WHAT NEEDS TO BE DONE
For each entry below, copy the text exactly and leave out any picture.

********************

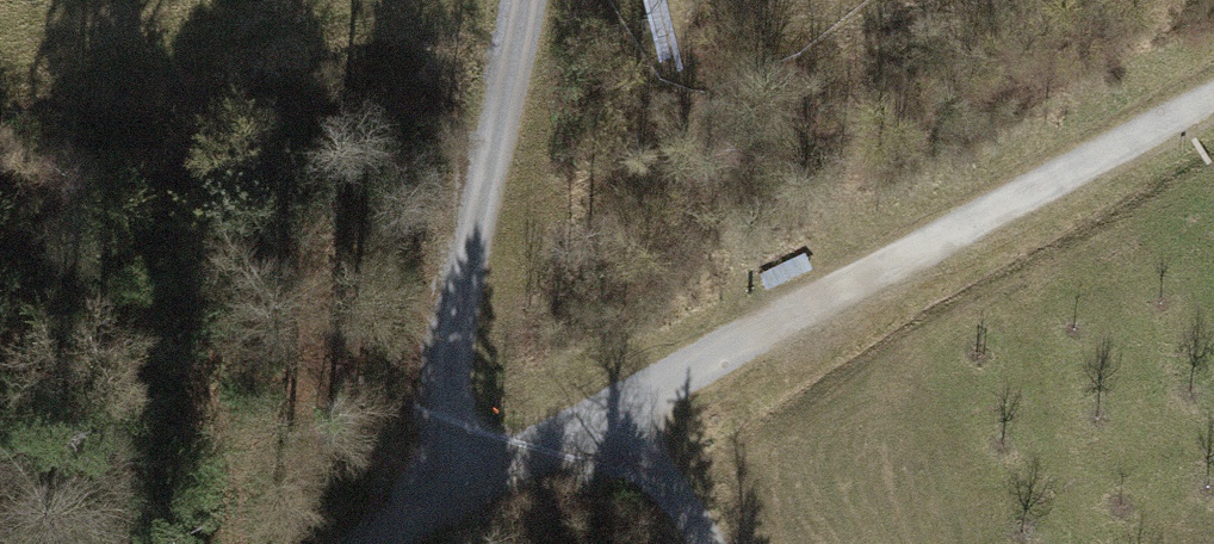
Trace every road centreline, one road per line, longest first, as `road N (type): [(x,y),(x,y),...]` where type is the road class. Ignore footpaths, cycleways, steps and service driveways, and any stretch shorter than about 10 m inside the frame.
road 1 (track): [(623,406),(1213,94)]
road 2 (motorway): [(781,0),(912,543)]
road 3 (motorway): [(1091,543),(965,0)]
road 4 (unclassified): [(524,0),(443,362),(465,480)]
road 5 (track): [(375,543),(465,480),(623,406)]
road 6 (track): [(703,543),(623,406)]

********************

SOLUTION BELOW
Trace every road centreline, one road per line, longest first, as `road N (type): [(x,y),(x,y),...]` where type is the road class. Ignore footpaths, cycleways, steps and service driveways, and any stretch shorter than about 10 m inside the frame.
road 1 (track): [(623,406),(1213,94)]
road 2 (motorway): [(781,0),(912,543)]
road 3 (motorway): [(1091,543),(965,0)]
road 4 (unclassified): [(524,0),(443,362),(465,480)]
road 5 (track): [(375,543),(465,480),(623,406)]
road 6 (track): [(703,543),(623,406)]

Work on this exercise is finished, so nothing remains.